Work to be completed: Can you quote the lines below exactly, starting at the line with "orange star: (766, 1368)" and going through the last one?
------ Input records
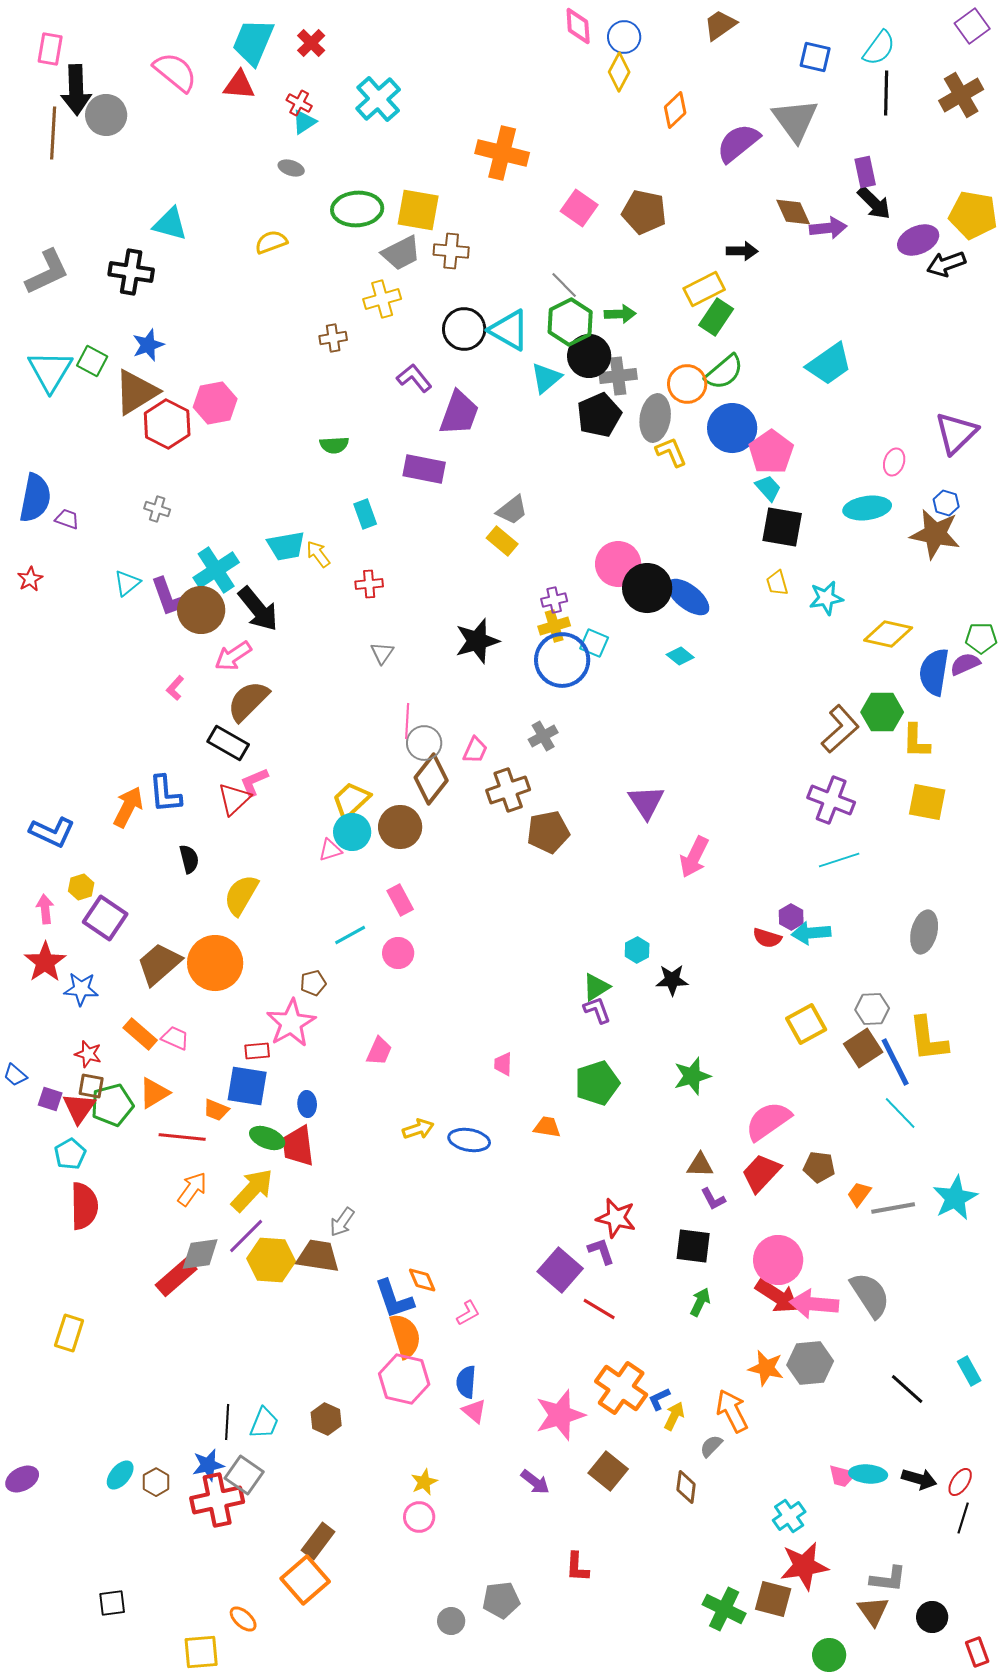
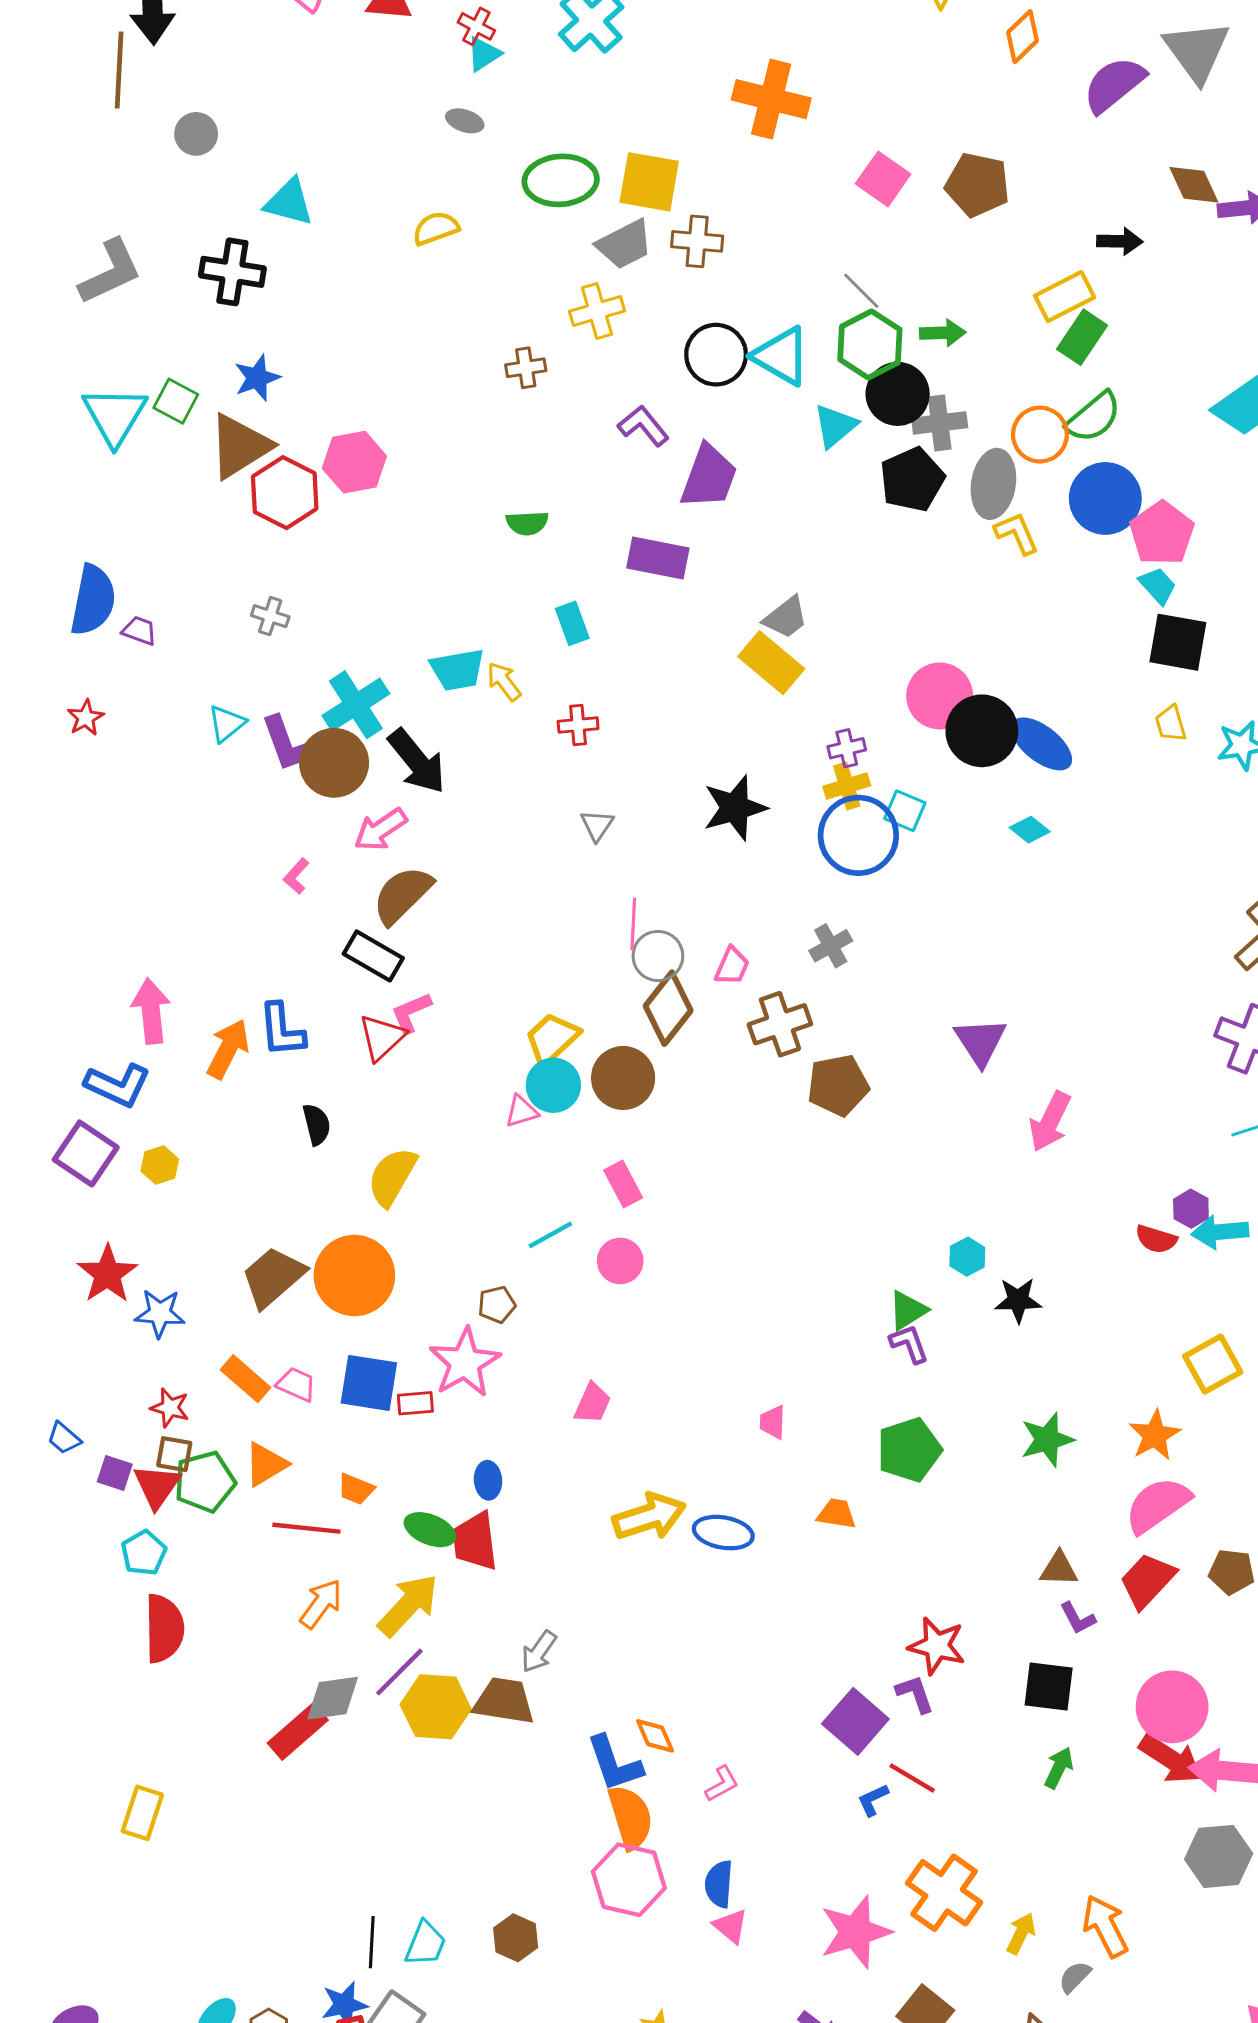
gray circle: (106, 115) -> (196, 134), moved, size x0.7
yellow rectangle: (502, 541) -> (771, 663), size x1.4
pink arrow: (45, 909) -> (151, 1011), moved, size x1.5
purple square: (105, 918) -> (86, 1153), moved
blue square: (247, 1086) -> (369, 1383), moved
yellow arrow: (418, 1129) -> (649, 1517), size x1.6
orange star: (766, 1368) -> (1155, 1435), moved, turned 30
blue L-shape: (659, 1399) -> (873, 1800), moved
------------
Output of the exercise:
orange star: (766, 1368) -> (1155, 1435), moved, turned 30
blue L-shape: (659, 1399) -> (873, 1800), moved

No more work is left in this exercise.